Each record is to be printed again exactly, though not its pictures.

(Version comparison data)
● ● ●
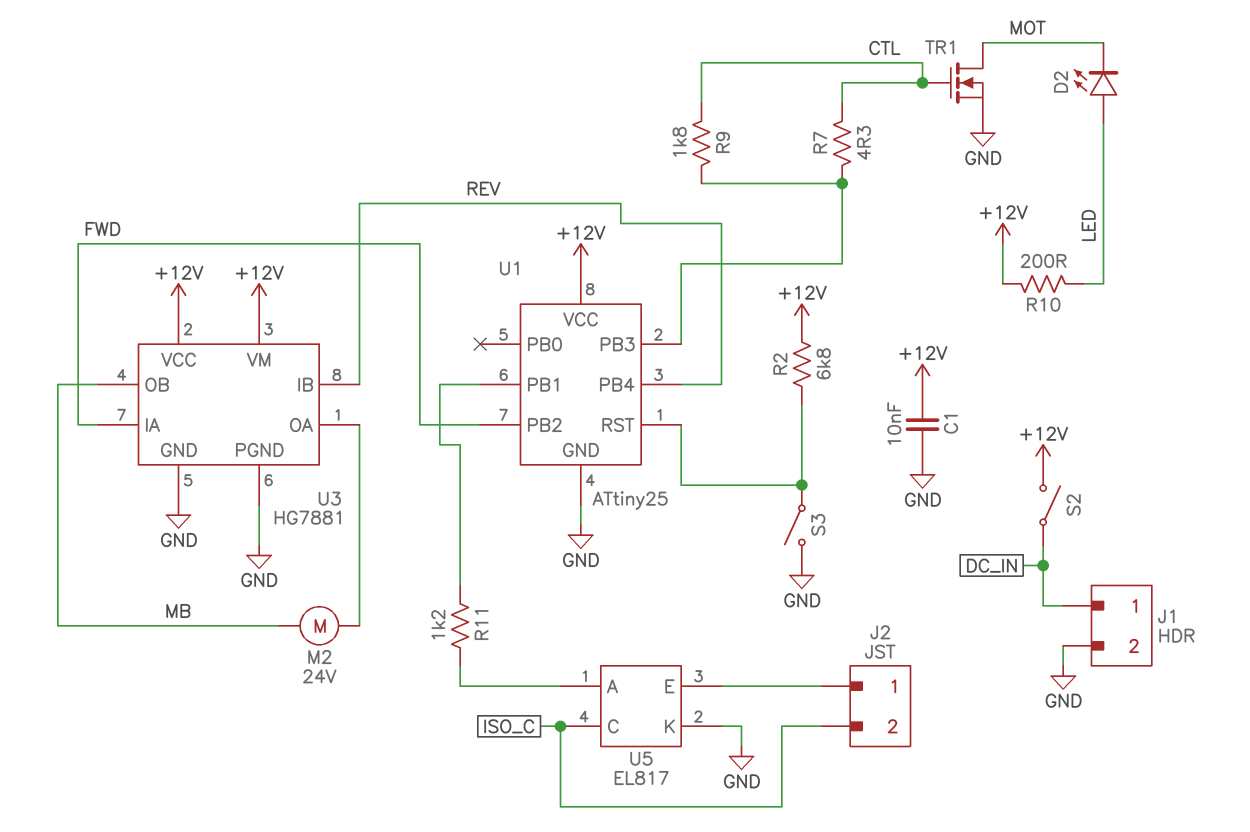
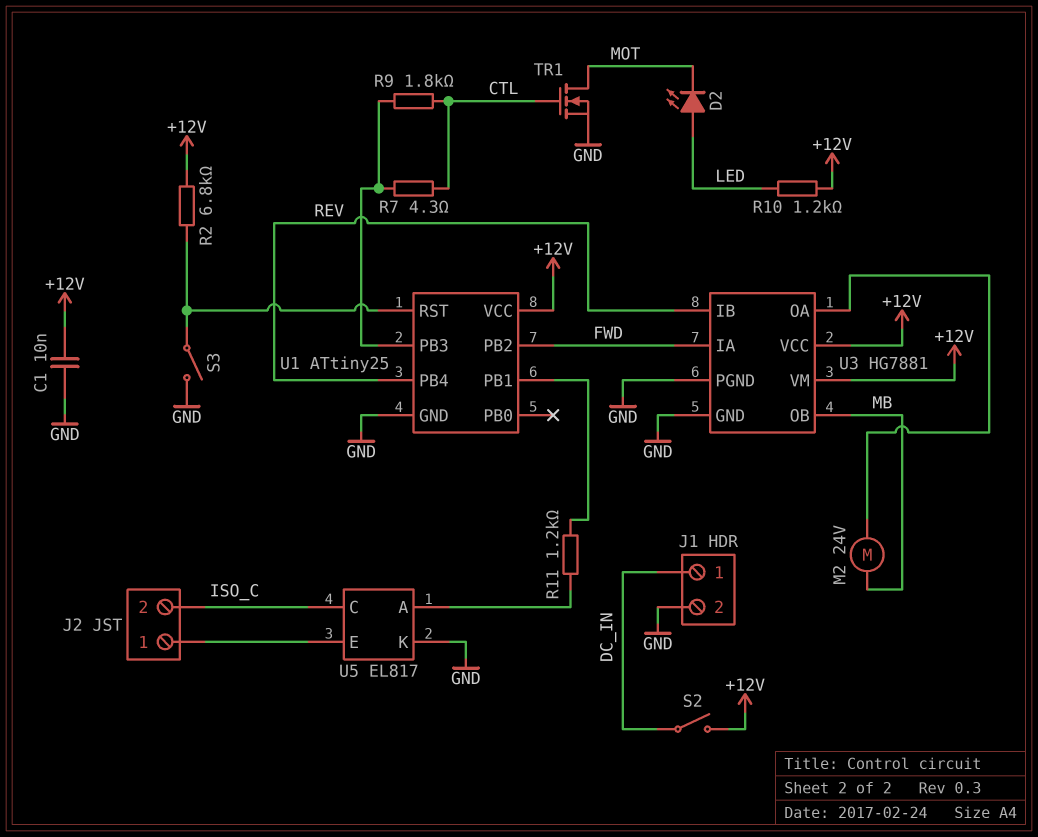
R10: 200 (+12V, LED) -> 1.2k (+12V, LED)

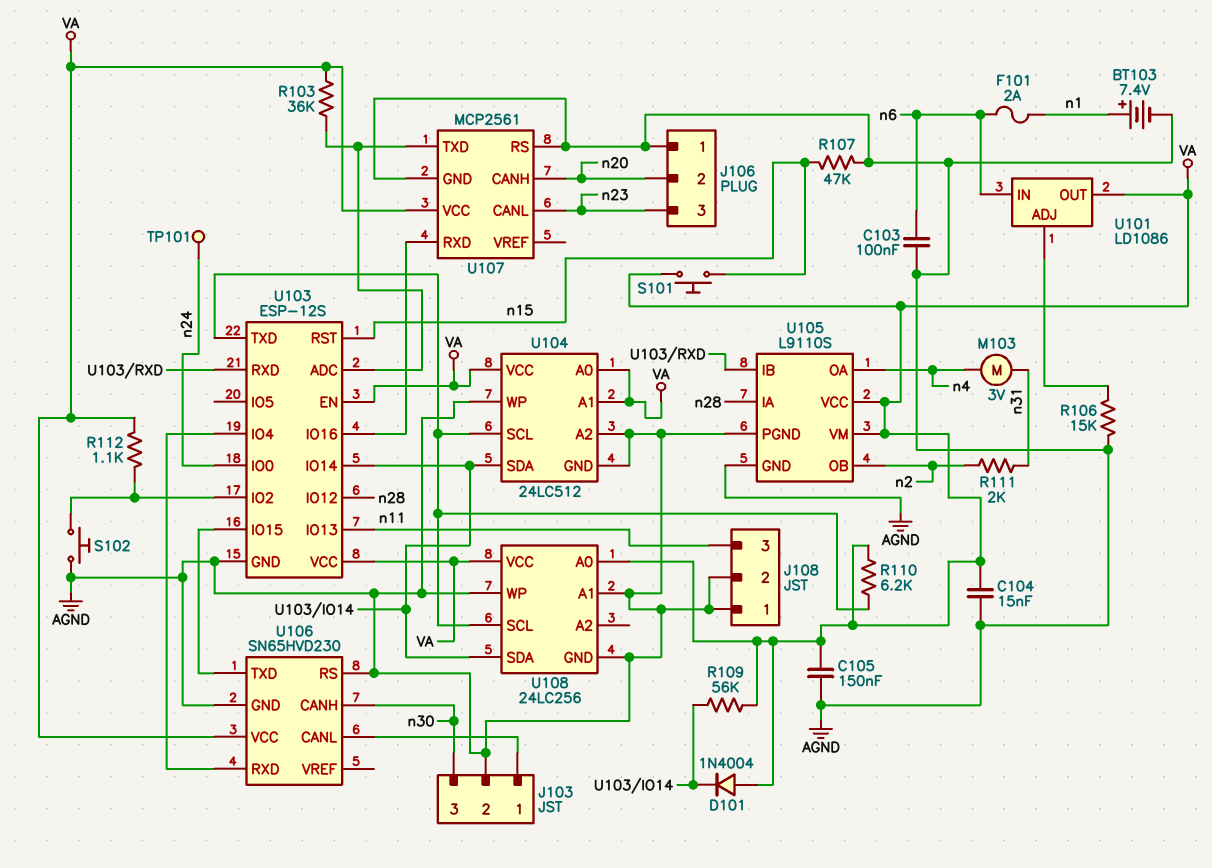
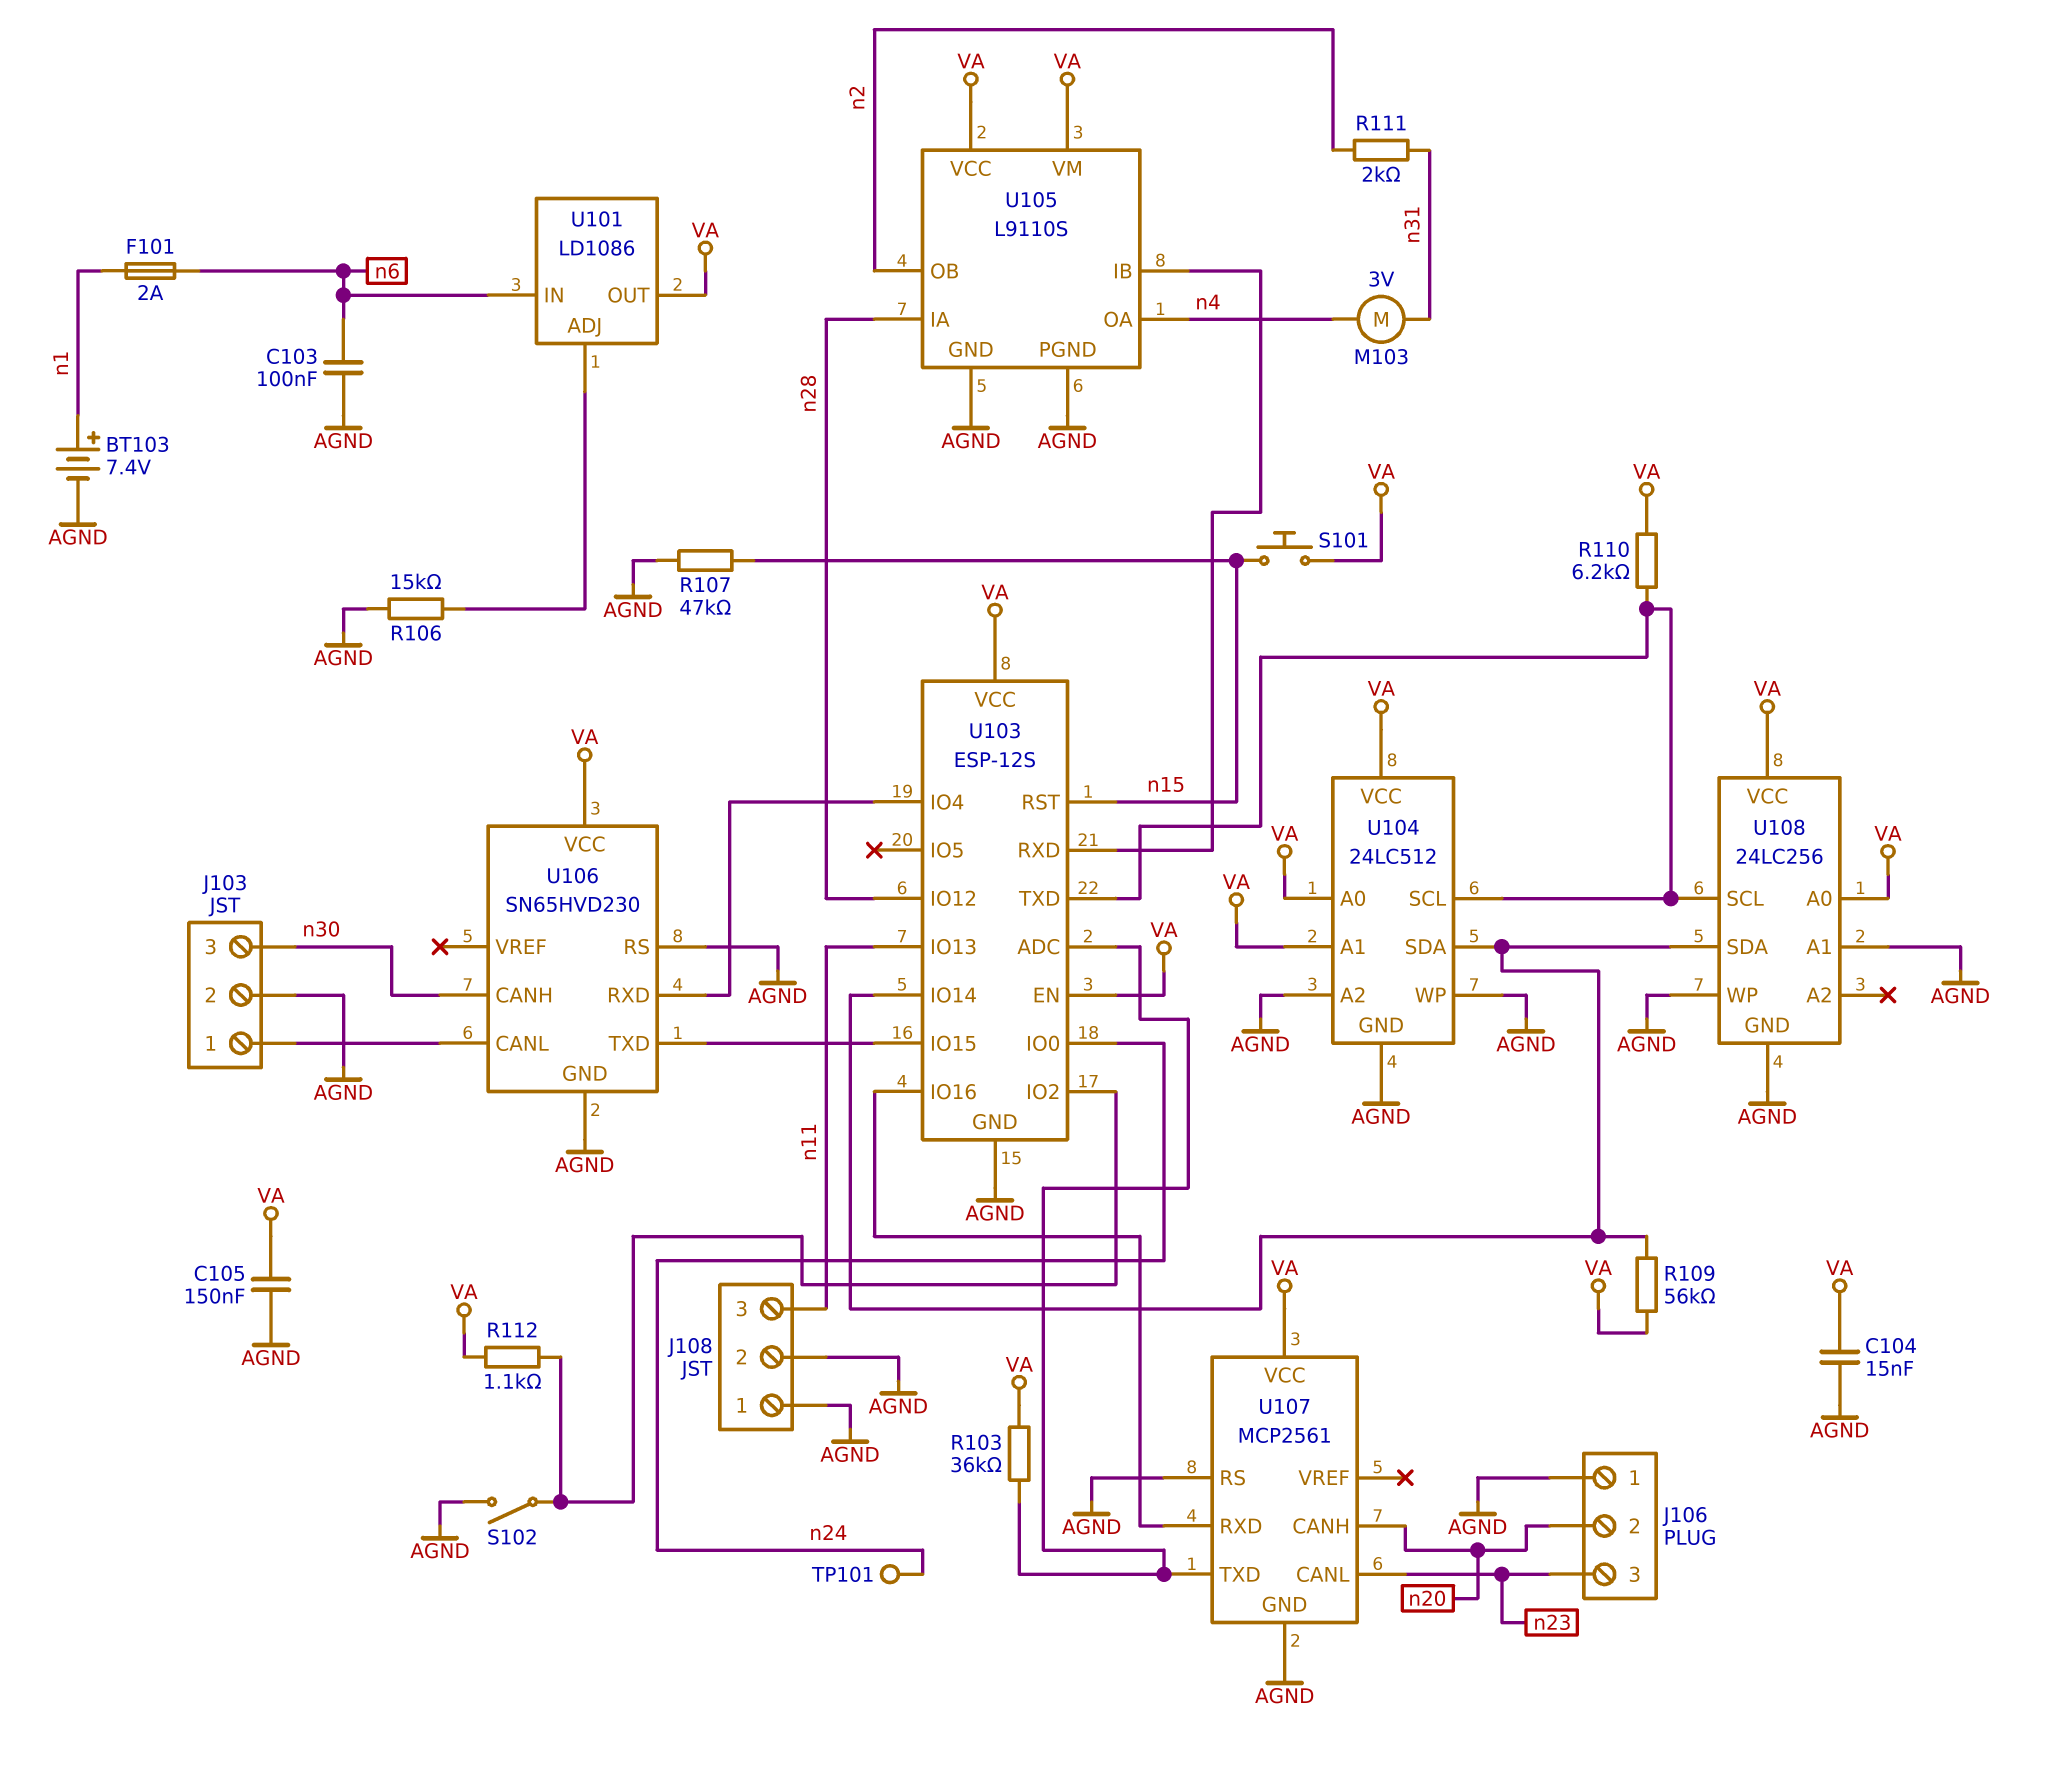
D101: diode 1N4004 (A VA, K U103/IO14) -> none
S102: button (AGND, U103/IO2) -> switch (AGND, U103/IO2)

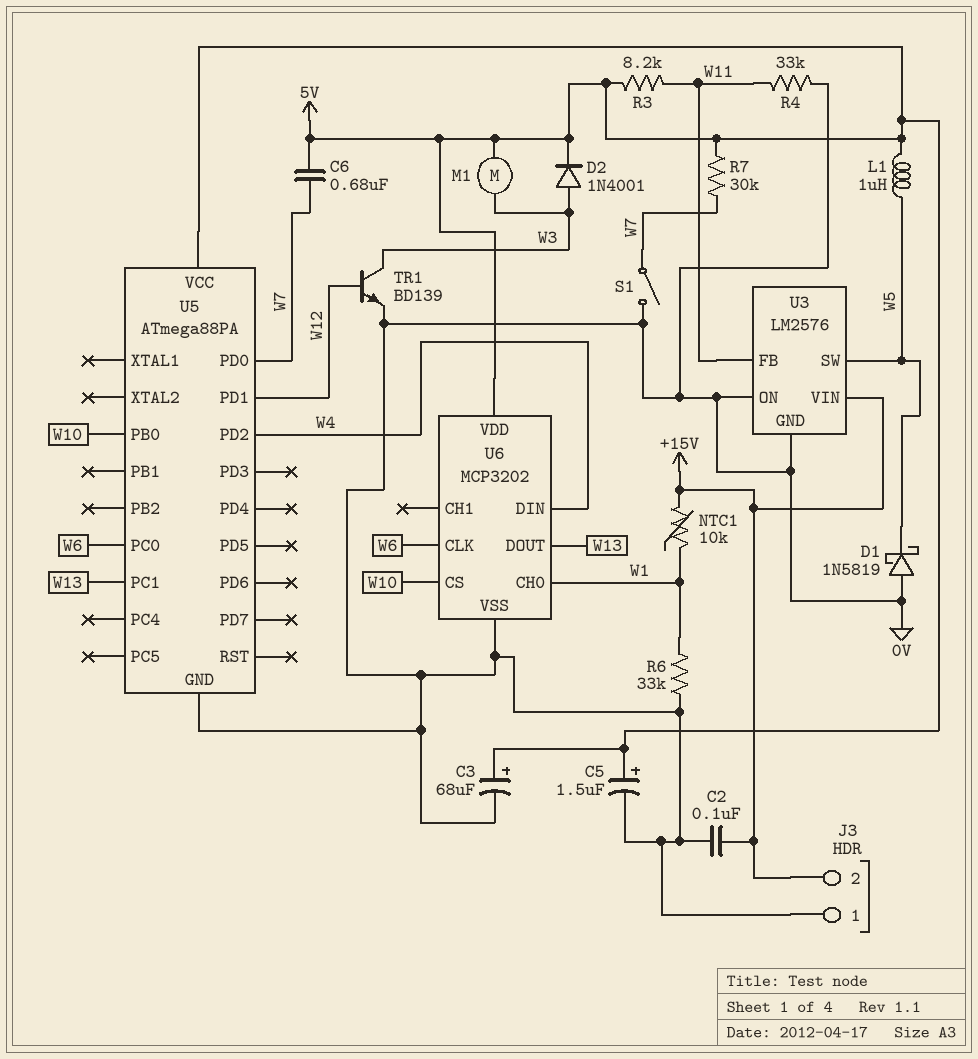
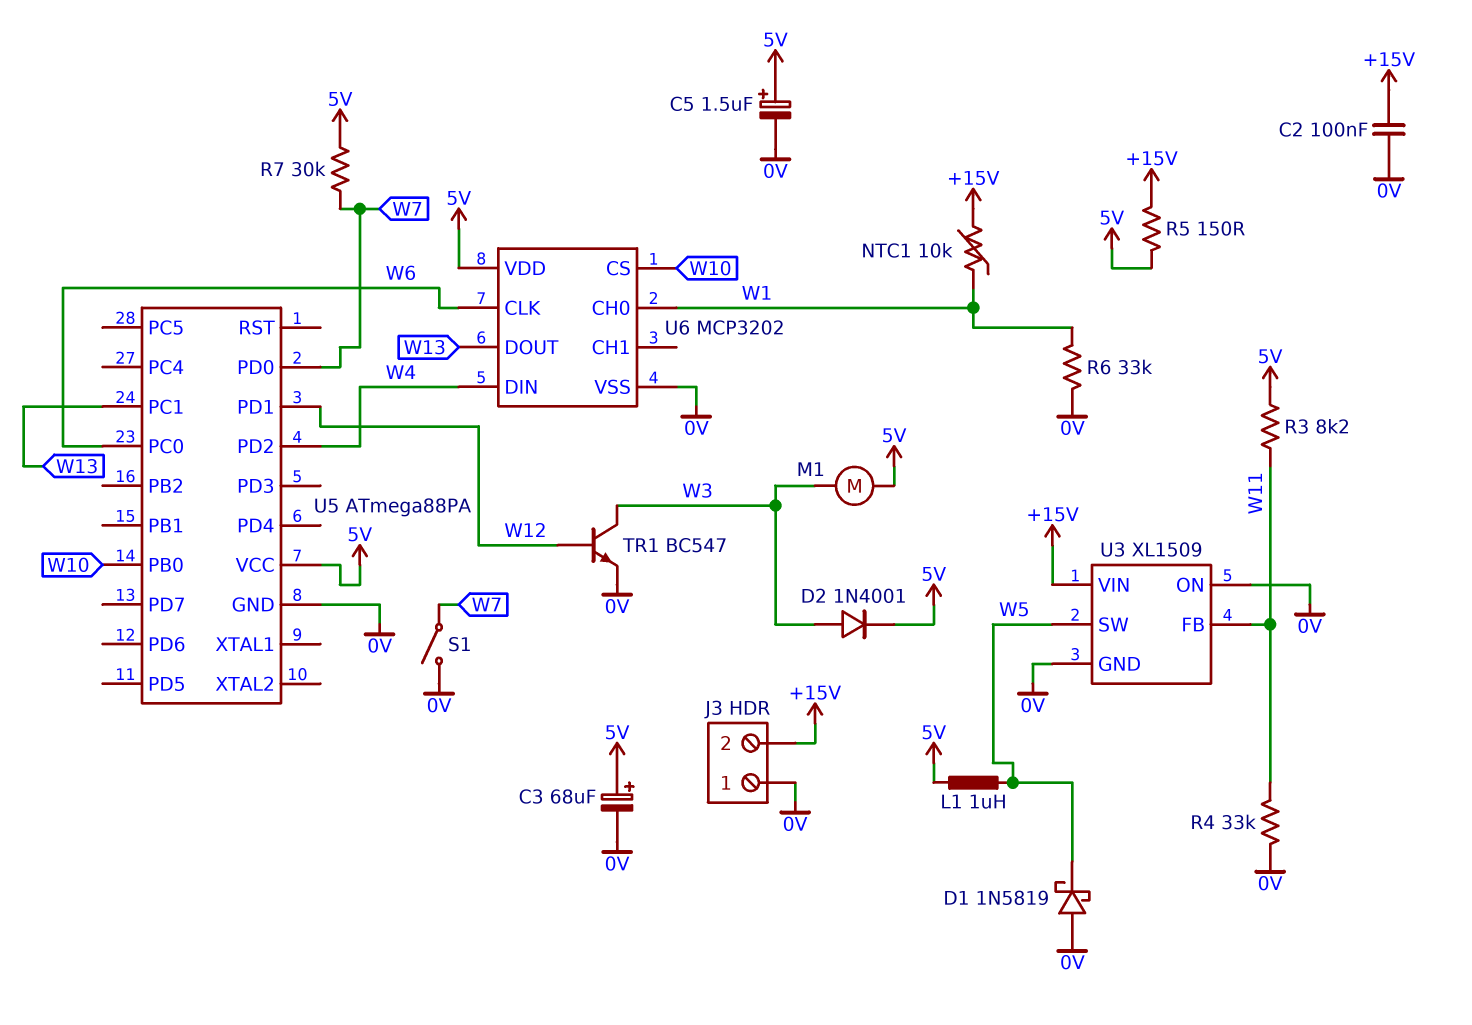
C6: 680nF (5V, W7) -> none
R5: none -> 150 (+15V, 5V)
TR1: NPN BD139 (B W12, C W3, E 0V) -> NPN BC547 (B W12, C W3, E 0V)
U3: LM2576 -> XL1509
● ● ●
**Finished exercise**
R10: 200 (+12V, LED) -> 1.2k (+12V, LED)

D101: diode 1N4004 (A VA, K U103/IO14) -> none
S102: button (AGND, U103/IO2) -> switch (AGND, U103/IO2)

C6: 680nF (5V, W7) -> none
R5: none -> 150 (+15V, 5V)
TR1: NPN BD139 (B W12, C W3, E 0V) -> NPN BC547 (B W12, C W3, E 0V)
U3: LM2576 -> XL1509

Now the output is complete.